**Brief**
Each record that follows must be printed exactly as given.

**Dataset excerpts**
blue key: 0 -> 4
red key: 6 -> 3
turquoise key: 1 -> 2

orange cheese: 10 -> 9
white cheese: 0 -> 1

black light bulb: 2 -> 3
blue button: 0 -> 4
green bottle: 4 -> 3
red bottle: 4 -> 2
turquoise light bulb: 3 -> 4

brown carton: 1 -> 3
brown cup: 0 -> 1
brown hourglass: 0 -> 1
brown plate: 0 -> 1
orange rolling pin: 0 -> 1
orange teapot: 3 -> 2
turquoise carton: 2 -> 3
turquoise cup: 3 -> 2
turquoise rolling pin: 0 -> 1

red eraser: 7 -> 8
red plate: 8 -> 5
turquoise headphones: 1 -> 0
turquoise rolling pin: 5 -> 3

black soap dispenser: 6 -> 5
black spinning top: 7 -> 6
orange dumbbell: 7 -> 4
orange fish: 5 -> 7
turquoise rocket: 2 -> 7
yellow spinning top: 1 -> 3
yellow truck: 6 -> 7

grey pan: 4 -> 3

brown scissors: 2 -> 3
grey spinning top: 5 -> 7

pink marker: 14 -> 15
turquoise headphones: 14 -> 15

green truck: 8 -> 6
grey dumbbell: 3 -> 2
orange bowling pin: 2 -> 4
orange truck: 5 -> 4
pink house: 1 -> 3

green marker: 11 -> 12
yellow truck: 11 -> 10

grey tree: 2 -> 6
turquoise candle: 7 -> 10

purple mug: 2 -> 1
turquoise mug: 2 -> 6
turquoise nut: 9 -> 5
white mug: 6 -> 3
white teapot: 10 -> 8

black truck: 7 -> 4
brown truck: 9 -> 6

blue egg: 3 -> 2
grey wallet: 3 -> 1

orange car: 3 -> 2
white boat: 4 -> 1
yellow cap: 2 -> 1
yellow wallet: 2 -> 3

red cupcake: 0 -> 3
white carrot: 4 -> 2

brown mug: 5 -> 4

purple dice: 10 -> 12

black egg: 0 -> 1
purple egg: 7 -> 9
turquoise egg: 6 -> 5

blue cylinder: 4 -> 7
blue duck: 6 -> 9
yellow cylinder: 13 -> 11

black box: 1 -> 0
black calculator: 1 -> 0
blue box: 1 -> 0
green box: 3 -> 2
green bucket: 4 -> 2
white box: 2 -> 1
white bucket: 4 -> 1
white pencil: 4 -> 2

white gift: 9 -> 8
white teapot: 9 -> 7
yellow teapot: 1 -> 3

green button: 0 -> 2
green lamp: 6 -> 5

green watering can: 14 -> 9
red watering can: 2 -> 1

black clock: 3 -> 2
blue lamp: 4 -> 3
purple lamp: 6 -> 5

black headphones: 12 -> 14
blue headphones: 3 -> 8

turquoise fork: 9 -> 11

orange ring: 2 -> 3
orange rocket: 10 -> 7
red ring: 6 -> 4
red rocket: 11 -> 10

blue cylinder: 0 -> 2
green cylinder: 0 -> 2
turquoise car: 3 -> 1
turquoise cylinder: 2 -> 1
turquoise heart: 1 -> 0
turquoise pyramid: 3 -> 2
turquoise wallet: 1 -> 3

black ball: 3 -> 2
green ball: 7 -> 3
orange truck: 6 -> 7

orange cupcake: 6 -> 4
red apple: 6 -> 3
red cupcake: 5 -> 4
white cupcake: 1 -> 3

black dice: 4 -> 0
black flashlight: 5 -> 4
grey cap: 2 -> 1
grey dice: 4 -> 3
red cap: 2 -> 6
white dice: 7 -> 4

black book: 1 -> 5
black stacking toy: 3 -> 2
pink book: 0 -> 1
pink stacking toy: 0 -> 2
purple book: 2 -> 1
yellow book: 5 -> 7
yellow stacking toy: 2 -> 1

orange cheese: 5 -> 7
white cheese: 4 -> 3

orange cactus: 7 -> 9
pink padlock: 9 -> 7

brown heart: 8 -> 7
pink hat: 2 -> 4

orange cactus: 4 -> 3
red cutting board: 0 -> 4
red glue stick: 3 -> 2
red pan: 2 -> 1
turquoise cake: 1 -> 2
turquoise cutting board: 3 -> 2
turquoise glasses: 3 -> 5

**Your solution**
blue key: 0 -> 4
red key: 6 -> 3
turquoise key: 1 -> 2

orange cheese: 10 -> 9
white cheese: 0 -> 1

black light bulb: 2 -> 3
blue button: 0 -> 4
green bottle: 4 -> 3
red bottle: 4 -> 2
turquoise light bulb: 3 -> 4

brown carton: 1 -> 3
brown cup: 0 -> 1
brown hourglass: 0 -> 1
brown plate: 0 -> 1
orange rolling pin: 0 -> 1
orange teapot: 3 -> 2
turquoise carton: 2 -> 3
turquoise cup: 3 -> 2
turquoise rolling pin: 0 -> 1

red eraser: 7 -> 8
red plate: 8 -> 5
turquoise headphones: 1 -> 0
turquoise rolling pin: 5 -> 3

black soap dispenser: 6 -> 5
black spinning top: 7 -> 6
orange dumbbell: 7 -> 4
orange fish: 5 -> 7
turquoise rocket: 2 -> 7
yellow spinning top: 1 -> 3
yellow truck: 6 -> 7

grey pan: 4 -> 3

brown scissors: 2 -> 3
grey spinning top: 5 -> 7

pink marker: 14 -> 15
turquoise headphones: 14 -> 15

green truck: 8 -> 6
grey dumbbell: 3 -> 2
orange bowling pin: 2 -> 4
orange truck: 5 -> 4
pink house: 1 -> 3

green marker: 11 -> 12
yellow truck: 11 -> 10

grey tree: 2 -> 6
turquoise candle: 7 -> 10

purple mug: 2 -> 1
turquoise mug: 2 -> 6
turquoise nut: 9 -> 5
white mug: 6 -> 3
white teapot: 10 -> 8

black truck: 7 -> 4
brown truck: 9 -> 6

blue egg: 3 -> 2
grey wallet: 3 -> 1

orange car: 3 -> 2
white boat: 4 -> 1
yellow cap: 2 -> 1
yellow wallet: 2 -> 3

red cupcake: 0 -> 3
white carrot: 4 -> 2

brown mug: 5 -> 4

purple dice: 10 -> 12

black egg: 0 -> 1
purple egg: 7 -> 9
turquoise egg: 6 -> 5

blue cylinder: 4 -> 7
blue duck: 6 -> 9
yellow cylinder: 13 -> 11

black box: 1 -> 0
black calculator: 1 -> 0
blue box: 1 -> 0
green box: 3 -> 2
green bucket: 4 -> 2
white box: 2 -> 1
white bucket: 4 -> 1
white pencil: 4 -> 2

white gift: 9 -> 8
white teapot: 9 -> 7
yellow teapot: 1 -> 3

green button: 0 -> 2
green lamp: 6 -> 5

green watering can: 14 -> 9
red watering can: 2 -> 1

black clock: 3 -> 2
blue lamp: 4 -> 3
purple lamp: 6 -> 5

black headphones: 12 -> 14
blue headphones: 3 -> 8

turquoise fork: 9 -> 11

orange ring: 2 -> 3
orange rocket: 10 -> 7
red ring: 6 -> 4
red rocket: 11 -> 10

blue cylinder: 0 -> 2
green cylinder: 0 -> 2
turquoise car: 3 -> 1
turquoise cylinder: 2 -> 1
turquoise heart: 1 -> 0
turquoise pyramid: 3 -> 2
turquoise wallet: 1 -> 3

black ball: 3 -> 2
green ball: 7 -> 3
orange truck: 6 -> 7

orange cupcake: 6 -> 4
red apple: 6 -> 3
red cupcake: 5 -> 4
white cupcake: 1 -> 3

black dice: 4 -> 0
black flashlight: 5 -> 4
grey cap: 2 -> 1
grey dice: 4 -> 3
red cap: 2 -> 6
white dice: 7 -> 4

black book: 1 -> 5
black stacking toy: 3 -> 2
pink book: 0 -> 1
pink stacking toy: 0 -> 2
purple book: 2 -> 1
yellow book: 5 -> 7
yellow stacking toy: 2 -> 1

orange cheese: 5 -> 7
white cheese: 4 -> 3

orange cactus: 7 -> 9
pink padlock: 9 -> 7

brown heart: 8 -> 7
pink hat: 2 -> 4

orange cactus: 4 -> 3
red cutting board: 0 -> 4
red glue stick: 3 -> 2
red pan: 2 -> 1
turquoise cake: 1 -> 2
turquoise cutting board: 3 -> 2
turquoise glasses: 3 -> 5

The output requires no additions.